## What you will do
Scan the lines below for the string "green" and report how many lines contain it, giving only the number.

## Data under study
=====

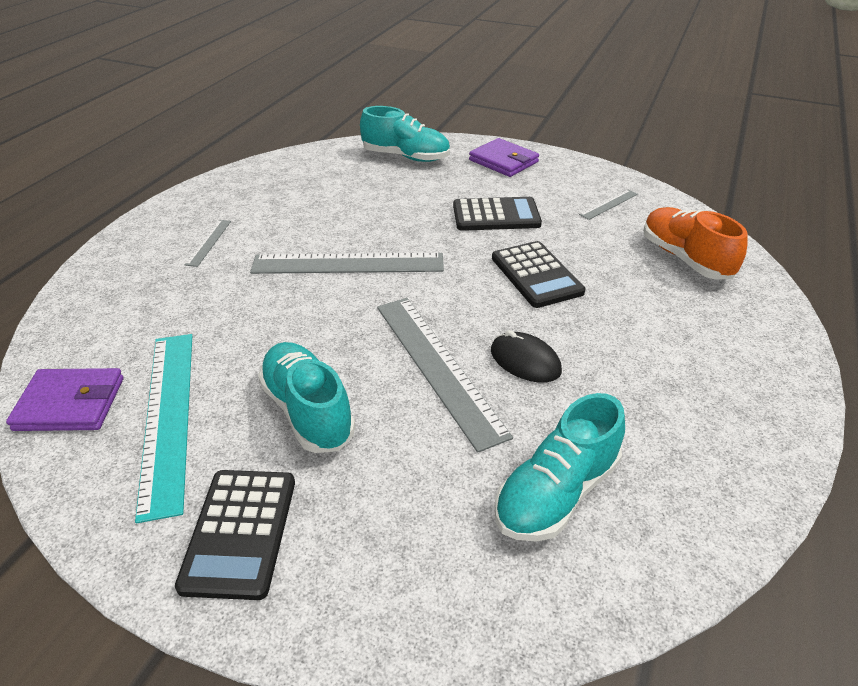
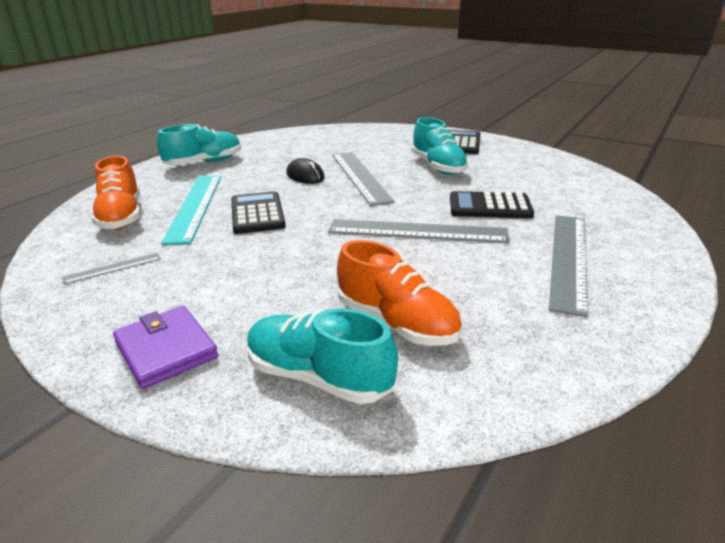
camera: 170 degrees left, 10 degrees down
(70, 404) = (581, 175): purple wallet -> none
(168, 416) = (517, 169): turquoise ruler -> turquoise ruler (195, 206)
(209, 242) = (568, 259): grey ruler -> grey ruler, size x2.18
(364, 184) = (396, 323): none -> orange shoe
(496, 215) = (249, 265): black calculator -> black calculator (490, 206)
(556, 492) = (322, 144): turquoise shoe -> turquoise shoe (204, 163)

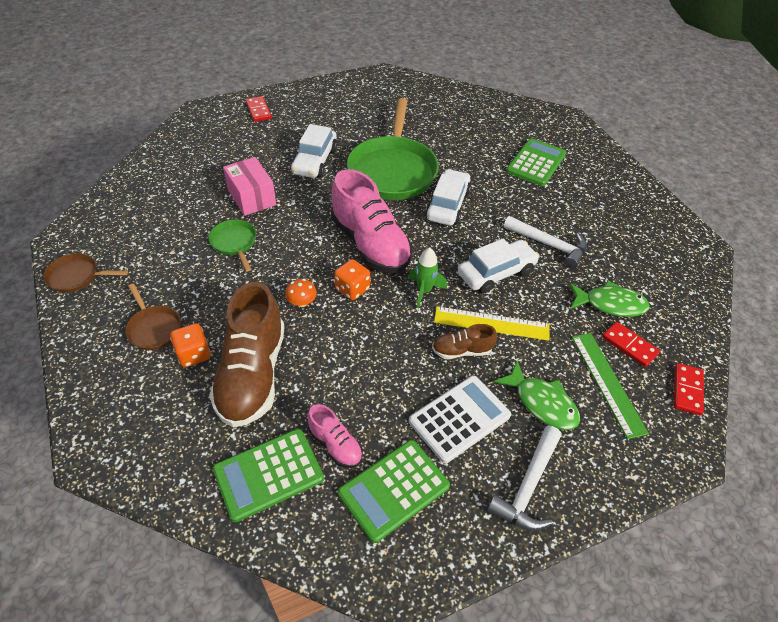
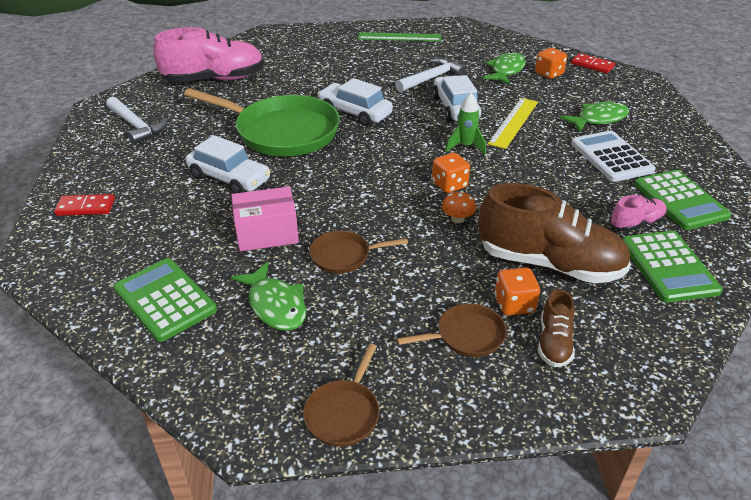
camera: 70 degrees left, 10 degrees down
(174, 221) = (275, 305): none -> green fish
(235, 243) = (344, 256): green pan -> brown pan
(370, 244) = (390, 164): pink shoe -> pink shoe (214, 79)
(462, 351) = (540, 142): brown shoe -> brown shoe (554, 342)
(528, 486) = (673, 141): white hammer -> white hammer (136, 126)
(536, 163) = (322, 60): green calculator -> green calculator (165, 299)
(607, 383) = (582, 90): green ruler -> green ruler (399, 37)
(629, 345) = (549, 74): red domino -> orange dice

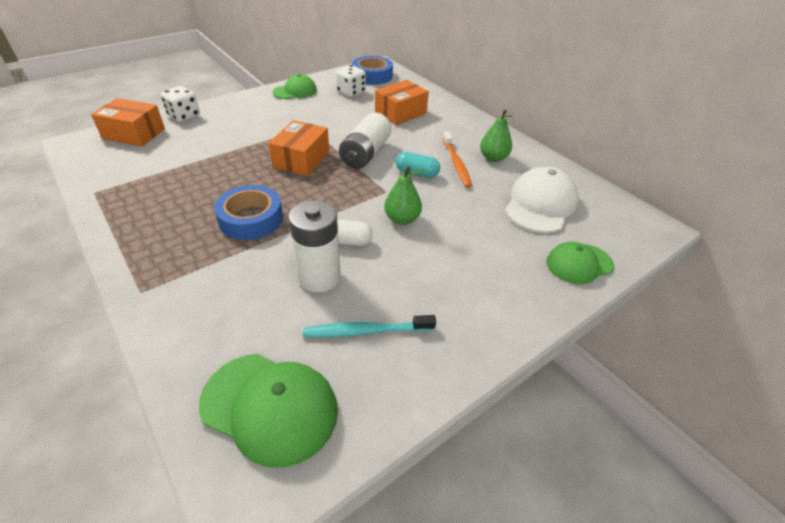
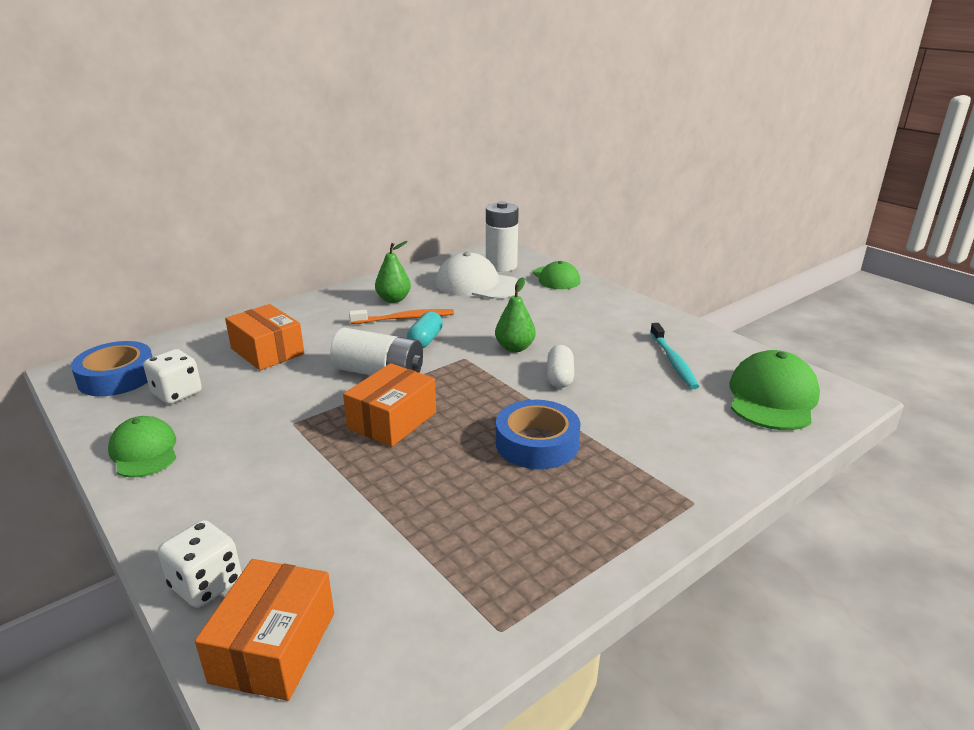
camera: 90 degrees left, 15 degrees down
(301, 159) = (392, 420): orange box -> orange box turned 75 degrees counterclockwise
(319, 277) = (619, 388): white battery -> white battery (501, 266)

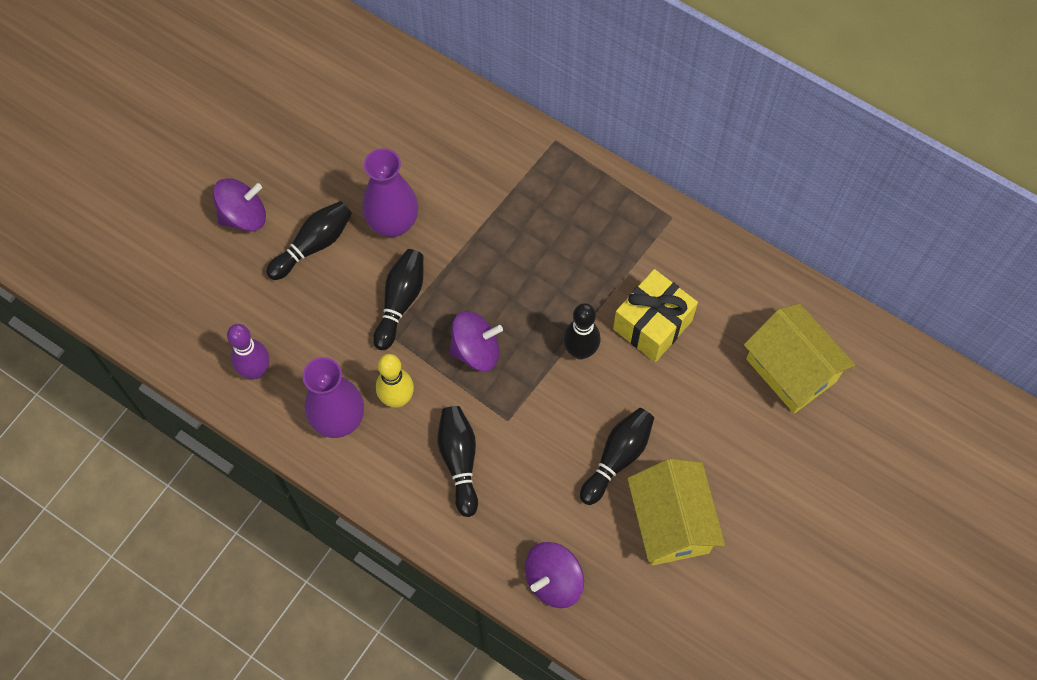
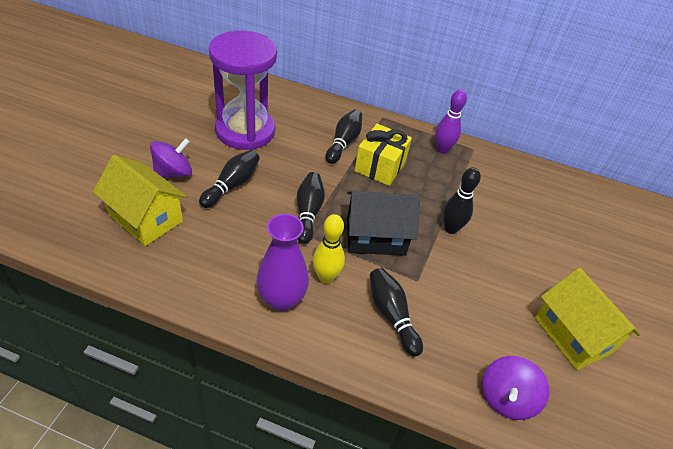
camera: 20 degrees left, 20 degrees down
(256, 370) = (201, 272): purple bowling pin -> purple bowling pin (442, 149)
(349, 150) = (245, 131): none -> purple hourglass
(393, 223) = (288, 167): purple vase -> none
(476, 350) = (375, 237): purple spinning top -> black house
(617, 458) = (510, 294): black bowling pin -> black bowling pin (343, 143)
(652, 324) = (492, 207): yellow gift -> yellow gift (380, 166)
(791, 370) = (594, 223): yellow house -> yellow house (145, 218)

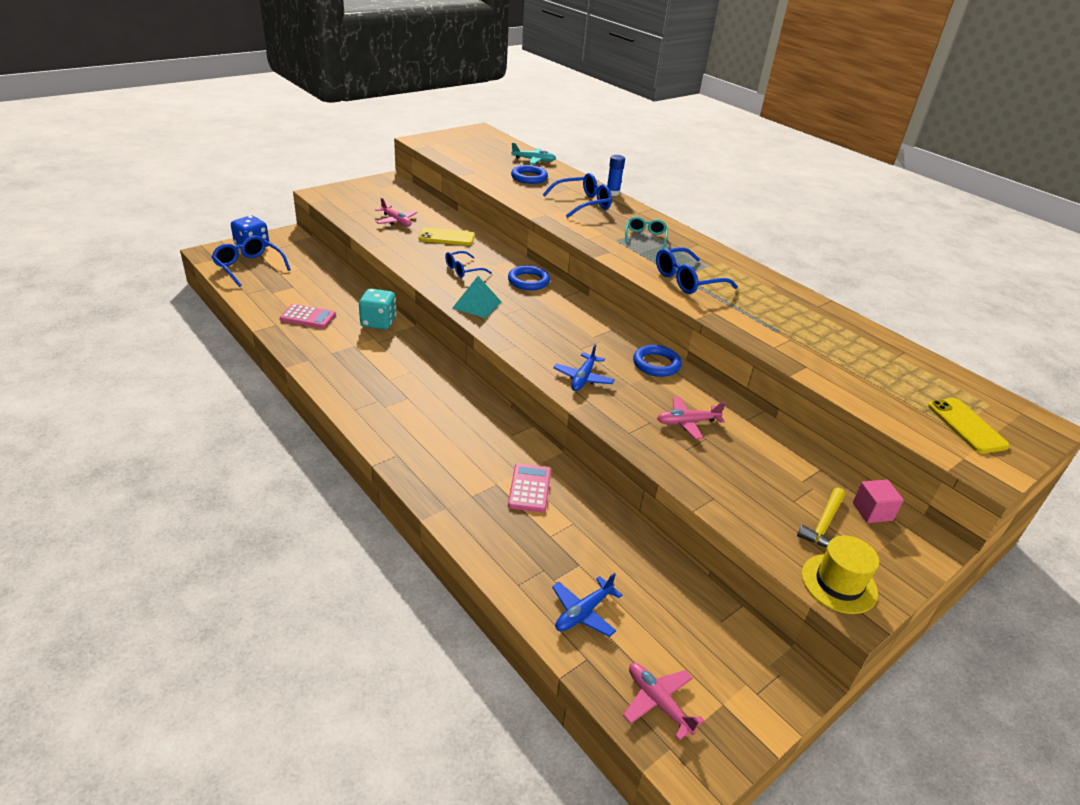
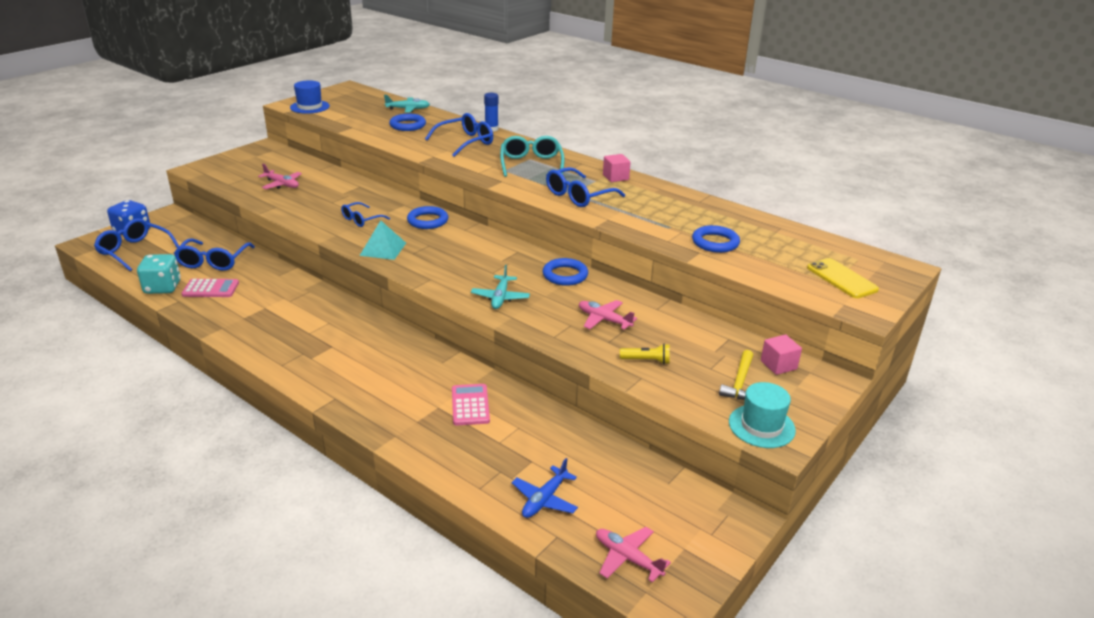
camera: 10 degrees left, 5 degrees down
(317, 289) = (213, 261): none -> blue glasses
(378, 322) = (284, 283): turquoise dice -> turquoise dice (162, 287)
(438, 145) = (310, 107): none -> blue hat
(446, 237) = (337, 192): yellow phone -> none
(583, 378) = (500, 297): blue plane -> turquoise plane
(645, 237) = (531, 164): turquoise glasses -> turquoise glasses, size x1.57
(687, 422) = (604, 320): pink plane -> pink plane turned 60 degrees clockwise
(724, 479) = (646, 361): none -> yellow flashlight
(731, 265) = (615, 177): none -> pink cube
(826, 358) = (715, 242): none -> blue ring
(839, 583) = (761, 426): yellow hat -> turquoise hat

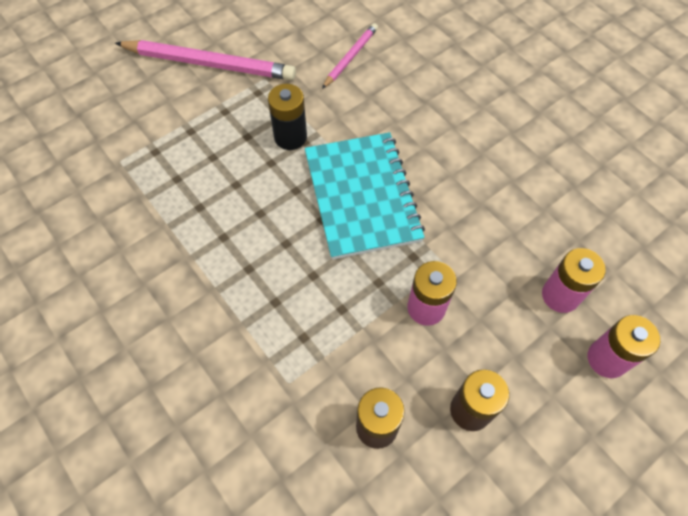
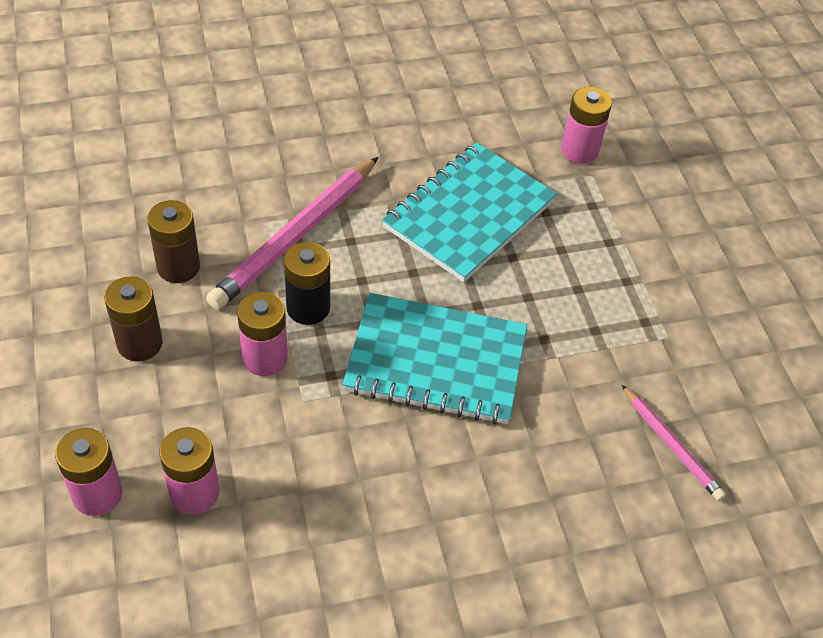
camera: 110 degrees right, 10 degrees down
(92, 177) = (579, 150): none -> pink battery
(203, 228) = (469, 214): none -> turquoise notebook
(209, 64) = (714, 291): pink pencil -> pink pencil (295, 237)
(290, 137) = (557, 328): black battery -> black battery (308, 308)

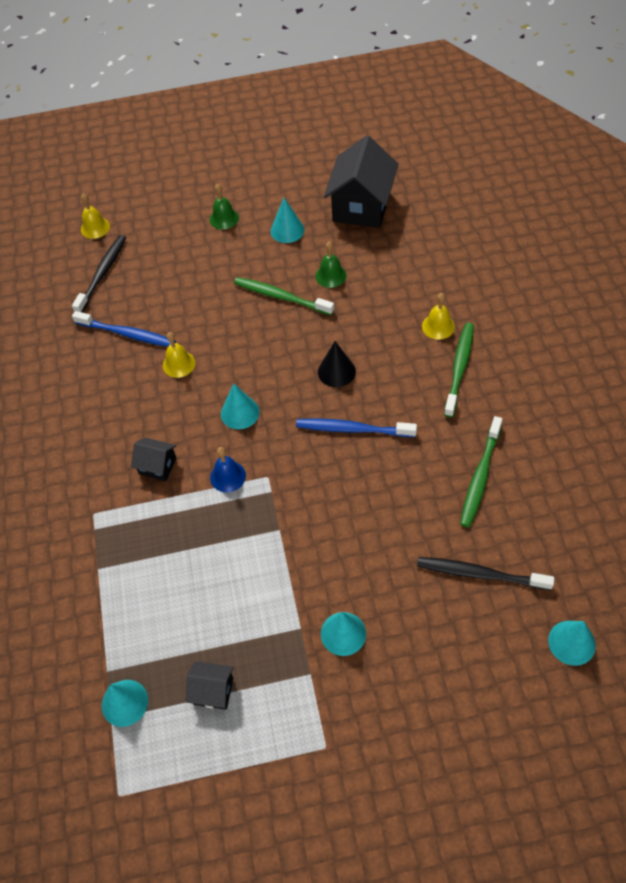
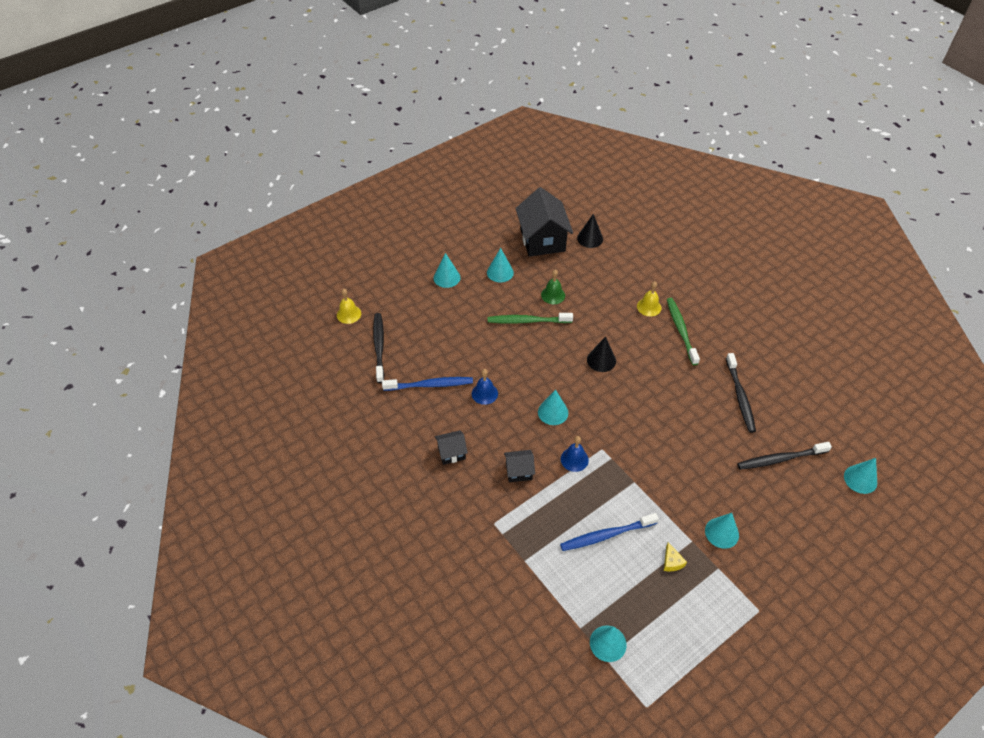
camera: 30 degrees left, 5 degrees down
(179, 364) = (484, 393): yellow bell -> blue bell
(213, 691) = (663, 608): black house -> black house (451, 453)
(224, 218) = (447, 277): green bell -> turquoise cone
(259, 642) = (671, 562): none -> yellow cheese
(352, 429) = (638, 395): blue toothbrush -> blue toothbrush (606, 535)
(420, 221) = (590, 238): none -> black cone
(480, 477) = (740, 397): green toothbrush -> black toothbrush

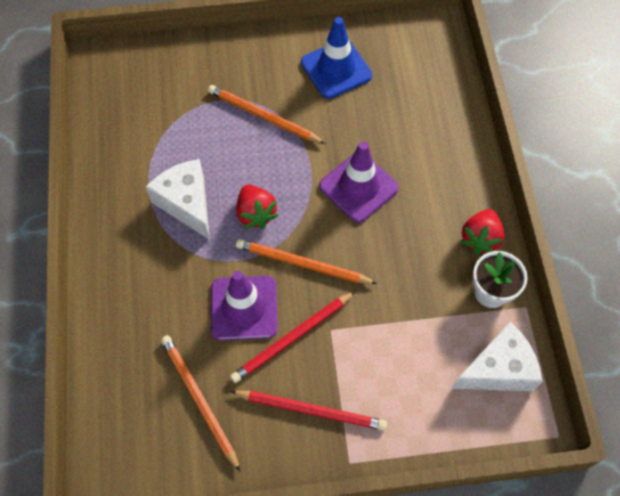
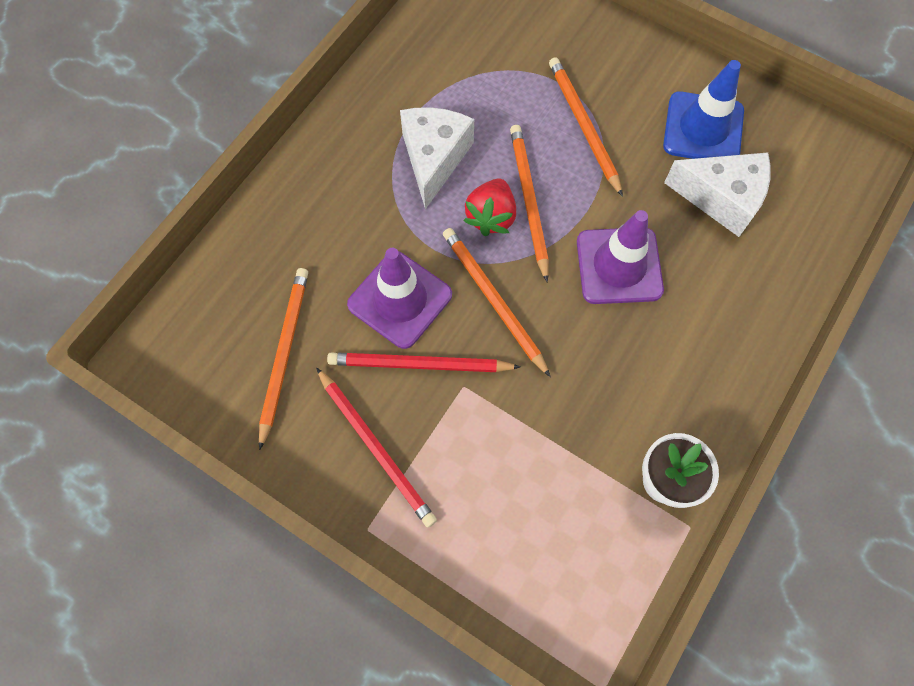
camera: 40 degrees right, 5 degrees up
(270, 187) = (528, 201): none -> orange pencil
(480, 238) = (704, 416): red strawberry -> none
(498, 369) = (600, 565): white cheese -> white cheese (721, 198)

=====

## Response to the exercise
6